__TASK OBJECTIVE__.
Write out the data below exactly, beginning with the first line and ending once the line that has "(498, 317) = (614, 201): white" is written.

__EXERCISE MATERIAL__.

• • • •

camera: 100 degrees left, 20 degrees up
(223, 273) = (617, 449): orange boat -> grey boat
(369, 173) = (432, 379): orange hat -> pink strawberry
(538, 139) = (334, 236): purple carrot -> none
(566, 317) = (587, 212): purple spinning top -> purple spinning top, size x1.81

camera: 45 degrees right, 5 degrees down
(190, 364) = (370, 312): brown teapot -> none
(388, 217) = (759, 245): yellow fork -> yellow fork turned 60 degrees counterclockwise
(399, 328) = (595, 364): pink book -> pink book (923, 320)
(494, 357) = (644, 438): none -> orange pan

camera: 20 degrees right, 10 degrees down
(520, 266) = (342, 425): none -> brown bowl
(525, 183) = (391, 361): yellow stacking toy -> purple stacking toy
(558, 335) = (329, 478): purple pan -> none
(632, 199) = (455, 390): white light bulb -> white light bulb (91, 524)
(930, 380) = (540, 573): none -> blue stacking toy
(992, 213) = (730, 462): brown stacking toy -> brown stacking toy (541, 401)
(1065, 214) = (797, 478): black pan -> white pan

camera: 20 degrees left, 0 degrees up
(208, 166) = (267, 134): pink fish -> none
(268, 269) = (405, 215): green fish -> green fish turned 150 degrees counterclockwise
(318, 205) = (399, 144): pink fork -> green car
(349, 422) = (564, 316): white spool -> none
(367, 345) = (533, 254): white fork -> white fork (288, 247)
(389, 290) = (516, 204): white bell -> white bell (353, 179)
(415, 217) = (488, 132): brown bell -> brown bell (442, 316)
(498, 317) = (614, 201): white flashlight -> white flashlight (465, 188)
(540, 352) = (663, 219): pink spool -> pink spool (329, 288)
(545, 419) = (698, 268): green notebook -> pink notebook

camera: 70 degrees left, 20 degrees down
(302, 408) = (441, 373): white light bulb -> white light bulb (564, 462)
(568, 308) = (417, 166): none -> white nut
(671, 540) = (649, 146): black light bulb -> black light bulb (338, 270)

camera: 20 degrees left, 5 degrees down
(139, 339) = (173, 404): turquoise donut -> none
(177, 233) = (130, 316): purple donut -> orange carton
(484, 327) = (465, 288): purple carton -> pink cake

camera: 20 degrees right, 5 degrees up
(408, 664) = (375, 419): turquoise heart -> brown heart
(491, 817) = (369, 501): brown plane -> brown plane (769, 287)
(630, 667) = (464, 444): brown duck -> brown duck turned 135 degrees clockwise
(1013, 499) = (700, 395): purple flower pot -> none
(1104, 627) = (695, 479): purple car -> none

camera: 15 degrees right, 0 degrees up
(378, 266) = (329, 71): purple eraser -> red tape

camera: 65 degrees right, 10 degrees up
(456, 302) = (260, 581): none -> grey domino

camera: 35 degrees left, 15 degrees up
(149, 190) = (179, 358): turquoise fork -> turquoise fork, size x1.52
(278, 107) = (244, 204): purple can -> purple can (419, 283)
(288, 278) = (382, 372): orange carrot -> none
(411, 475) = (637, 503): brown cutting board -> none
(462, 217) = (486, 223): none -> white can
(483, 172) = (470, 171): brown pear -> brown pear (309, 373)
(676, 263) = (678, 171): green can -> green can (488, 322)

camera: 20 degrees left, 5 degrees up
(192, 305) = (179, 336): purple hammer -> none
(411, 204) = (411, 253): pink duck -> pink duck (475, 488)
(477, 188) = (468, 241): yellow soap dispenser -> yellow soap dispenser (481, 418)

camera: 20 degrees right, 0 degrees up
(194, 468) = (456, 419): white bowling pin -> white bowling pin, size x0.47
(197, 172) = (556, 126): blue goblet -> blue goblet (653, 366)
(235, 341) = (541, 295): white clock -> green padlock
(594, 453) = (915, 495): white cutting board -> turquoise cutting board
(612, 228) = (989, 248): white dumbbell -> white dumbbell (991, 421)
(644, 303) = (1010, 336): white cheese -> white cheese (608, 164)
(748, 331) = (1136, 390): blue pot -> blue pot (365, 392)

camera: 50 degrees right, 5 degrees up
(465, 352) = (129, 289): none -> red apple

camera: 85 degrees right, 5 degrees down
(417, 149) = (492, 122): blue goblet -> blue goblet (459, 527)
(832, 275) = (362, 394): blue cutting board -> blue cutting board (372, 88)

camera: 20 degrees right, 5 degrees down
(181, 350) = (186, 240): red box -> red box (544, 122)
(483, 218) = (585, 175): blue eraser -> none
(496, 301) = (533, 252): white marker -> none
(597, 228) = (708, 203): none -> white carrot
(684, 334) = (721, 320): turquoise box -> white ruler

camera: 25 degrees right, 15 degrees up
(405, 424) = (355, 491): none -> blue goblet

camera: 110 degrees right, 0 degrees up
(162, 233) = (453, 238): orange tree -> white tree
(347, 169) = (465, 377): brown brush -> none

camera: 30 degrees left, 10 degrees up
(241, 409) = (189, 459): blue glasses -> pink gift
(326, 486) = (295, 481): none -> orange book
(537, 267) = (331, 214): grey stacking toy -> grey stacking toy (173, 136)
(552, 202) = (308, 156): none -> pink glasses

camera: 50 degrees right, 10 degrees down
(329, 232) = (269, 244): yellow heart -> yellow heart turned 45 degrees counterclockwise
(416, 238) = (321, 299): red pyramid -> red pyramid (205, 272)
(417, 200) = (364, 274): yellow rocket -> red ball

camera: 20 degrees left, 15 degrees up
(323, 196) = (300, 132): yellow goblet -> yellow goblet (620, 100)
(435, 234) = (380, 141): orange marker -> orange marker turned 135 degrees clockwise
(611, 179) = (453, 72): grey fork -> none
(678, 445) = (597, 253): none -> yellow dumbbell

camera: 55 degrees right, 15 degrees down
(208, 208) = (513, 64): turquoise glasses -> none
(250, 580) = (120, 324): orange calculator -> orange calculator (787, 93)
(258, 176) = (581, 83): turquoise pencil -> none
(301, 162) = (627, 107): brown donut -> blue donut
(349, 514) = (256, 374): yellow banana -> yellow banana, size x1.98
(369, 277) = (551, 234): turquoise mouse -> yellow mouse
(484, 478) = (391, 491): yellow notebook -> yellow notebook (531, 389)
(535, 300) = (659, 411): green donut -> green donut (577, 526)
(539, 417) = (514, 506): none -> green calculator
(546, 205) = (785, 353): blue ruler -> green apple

• • • •

__TASK OUTPUT__.
camera: 100 degrees left, 20 degrees up
(223, 273) = (617, 449): orange boat -> grey boat
(369, 173) = (432, 379): orange hat -> pink strawberry
(538, 139) = (334, 236): purple carrot -> none
(566, 317) = (587, 212): purple spinning top -> purple spinning top, size x1.81

camera: 45 degrees right, 5 degrees down
(190, 364) = (370, 312): brown teapot -> none
(388, 217) = (759, 245): yellow fork -> yellow fork turned 60 degrees counterclockwise
(399, 328) = (595, 364): pink book -> pink book (923, 320)
(494, 357) = (644, 438): none -> orange pan

camera: 20 degrees right, 10 degrees down
(520, 266) = (342, 425): none -> brown bowl
(525, 183) = (391, 361): yellow stacking toy -> purple stacking toy
(558, 335) = (329, 478): purple pan -> none
(632, 199) = (455, 390): white light bulb -> white light bulb (91, 524)
(930, 380) = (540, 573): none -> blue stacking toy
(992, 213) = (730, 462): brown stacking toy -> brown stacking toy (541, 401)
(1065, 214) = (797, 478): black pan -> white pan

camera: 20 degrees left, 0 degrees up
(208, 166) = (267, 134): pink fish -> none
(268, 269) = (405, 215): green fish -> green fish turned 150 degrees counterclockwise
(318, 205) = (399, 144): pink fork -> green car
(349, 422) = (564, 316): white spool -> none
(367, 345) = (533, 254): white fork -> white fork (288, 247)
(389, 290) = (516, 204): white bell -> white bell (353, 179)
(415, 217) = (488, 132): brown bell -> brown bell (442, 316)
(498, 317) = (614, 201): white flashlight -> white flashlight (465, 188)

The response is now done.